START RECORDS PROVIDED

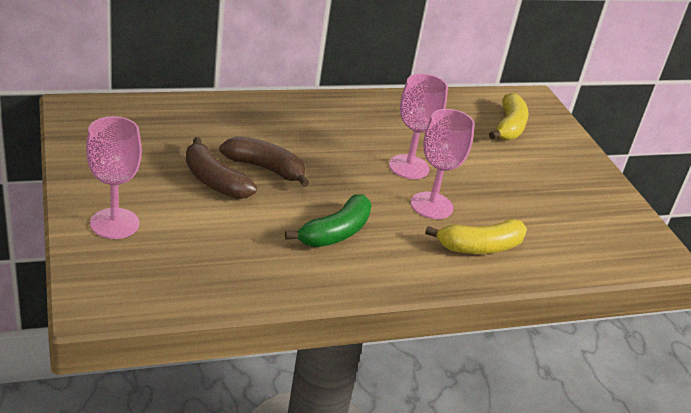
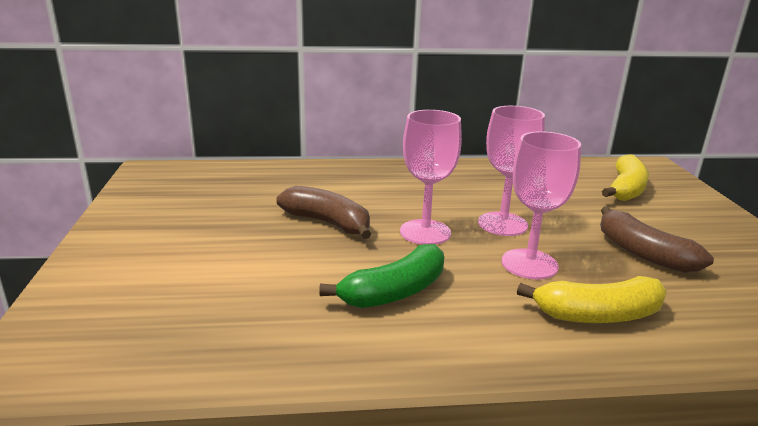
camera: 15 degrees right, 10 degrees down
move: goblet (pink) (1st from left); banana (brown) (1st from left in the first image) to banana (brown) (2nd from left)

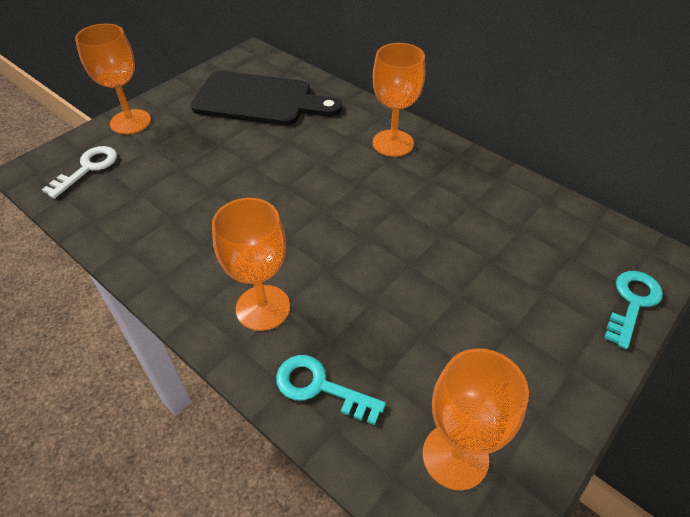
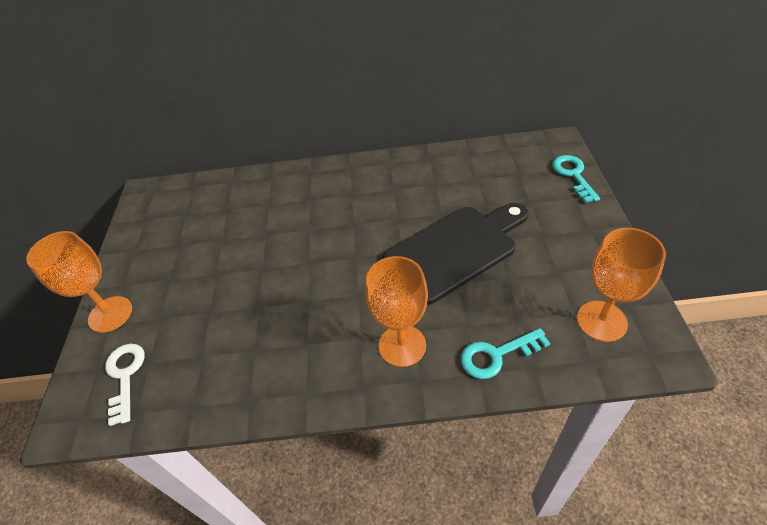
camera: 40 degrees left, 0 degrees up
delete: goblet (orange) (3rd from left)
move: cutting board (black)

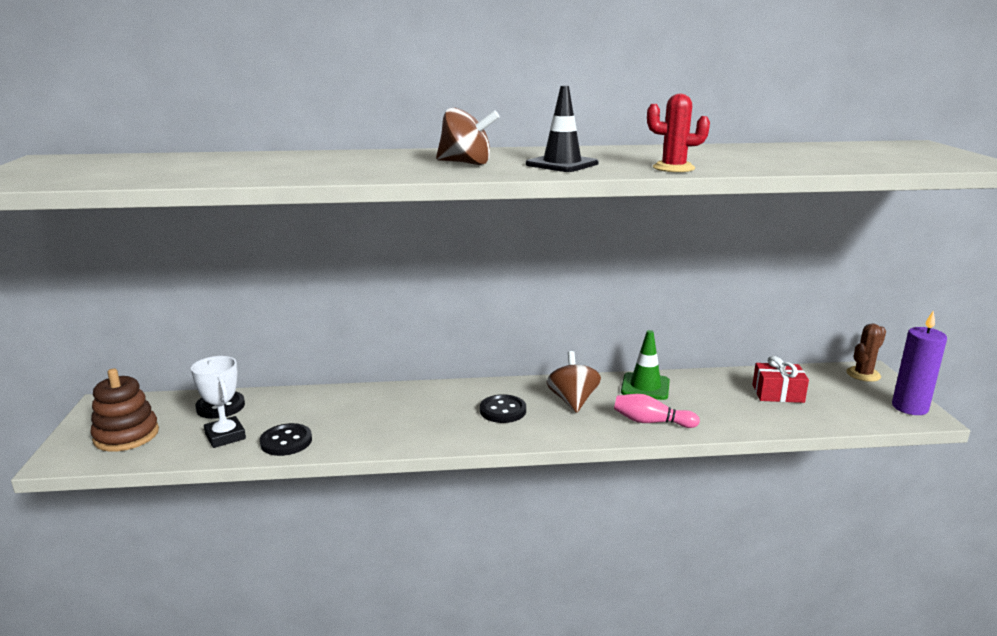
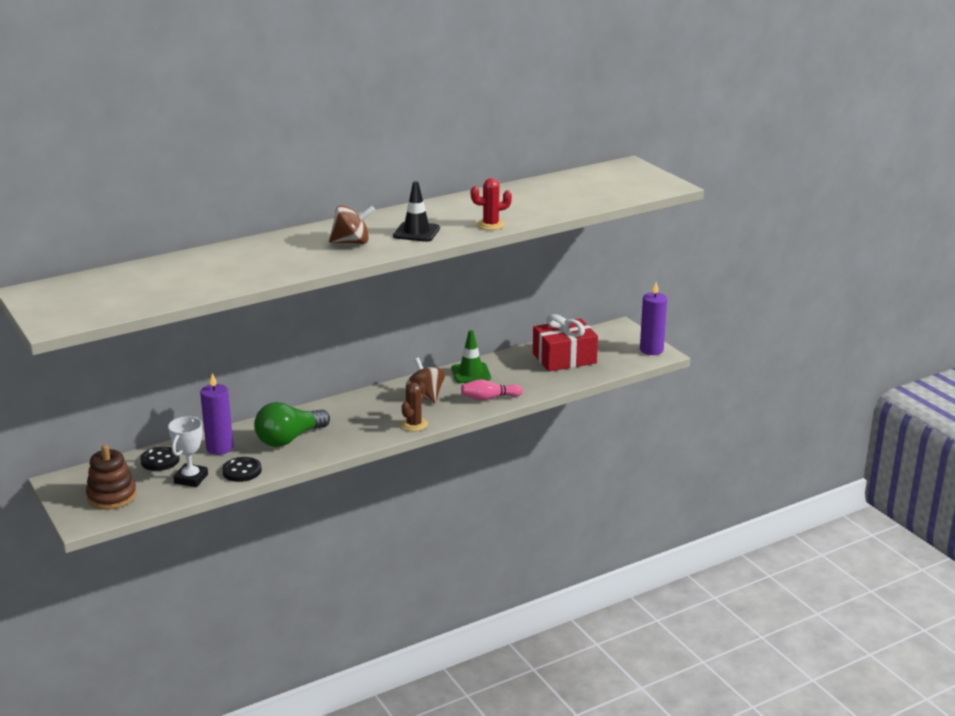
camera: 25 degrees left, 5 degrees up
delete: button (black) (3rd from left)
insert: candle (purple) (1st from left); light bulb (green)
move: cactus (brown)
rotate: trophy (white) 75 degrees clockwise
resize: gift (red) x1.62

END RECORDS PROVIDED
START RECORDS PROVIDED

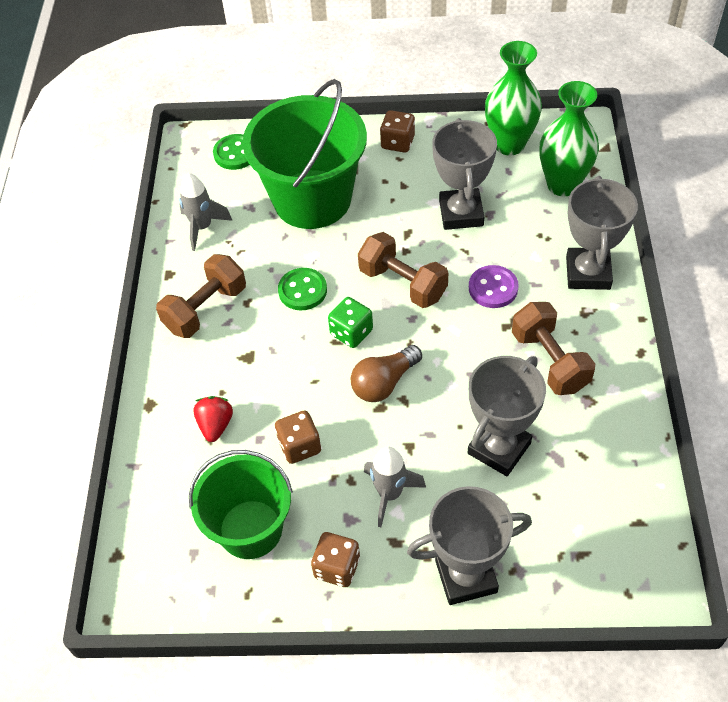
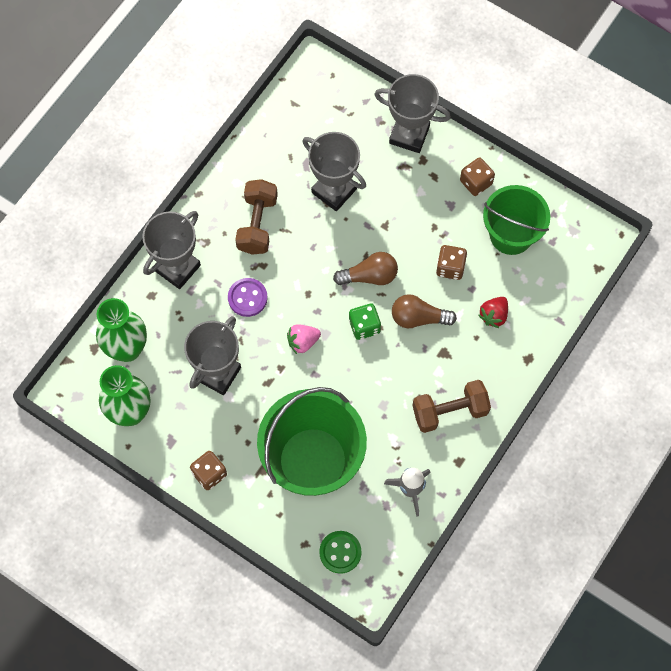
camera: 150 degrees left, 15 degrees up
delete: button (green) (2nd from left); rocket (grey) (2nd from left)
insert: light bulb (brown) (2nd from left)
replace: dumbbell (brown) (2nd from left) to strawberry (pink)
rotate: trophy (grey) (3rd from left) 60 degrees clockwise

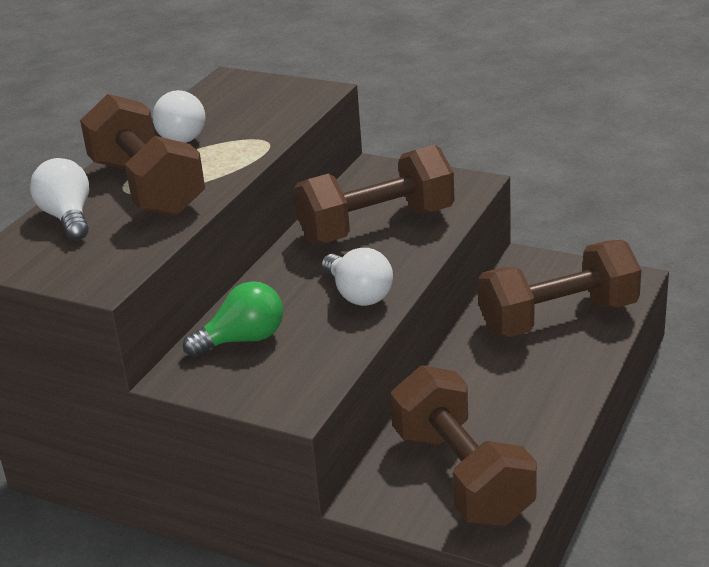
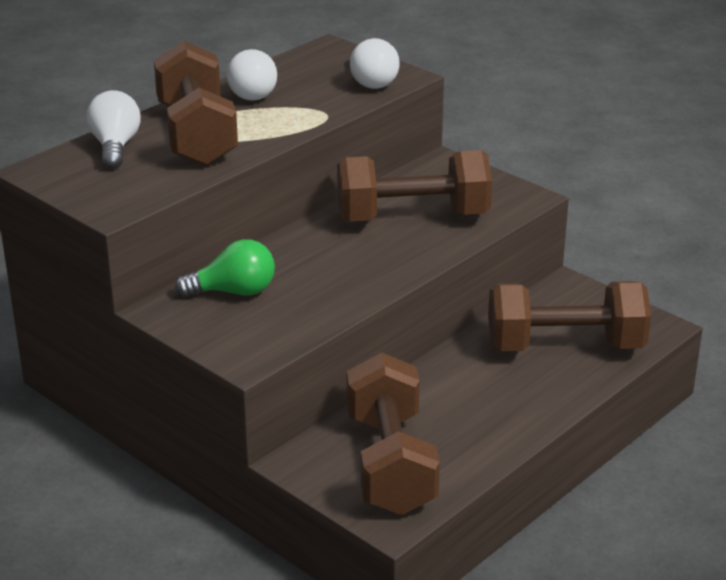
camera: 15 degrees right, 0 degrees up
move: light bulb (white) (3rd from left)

END RECORDS PROVIDED

What's needed is an exact copy of the lines above from the one with "camera: 15 degrees right, 10 degrees down" through the one with "resize: gift (red) x1.62", both included; the pictures stay out.

TASK SOLUTION >>
camera: 15 degrees right, 10 degrees down
move: goblet (pink) (1st from left); banana (brown) (1st from left in the first image) to banana (brown) (2nd from left)

camera: 40 degrees left, 0 degrees up
delete: goblet (orange) (3rd from left)
move: cutting board (black)

camera: 25 degrees left, 5 degrees up
delete: button (black) (3rd from left)
insert: candle (purple) (1st from left); light bulb (green)
move: cactus (brown)
rotate: trophy (white) 75 degrees clockwise
resize: gift (red) x1.62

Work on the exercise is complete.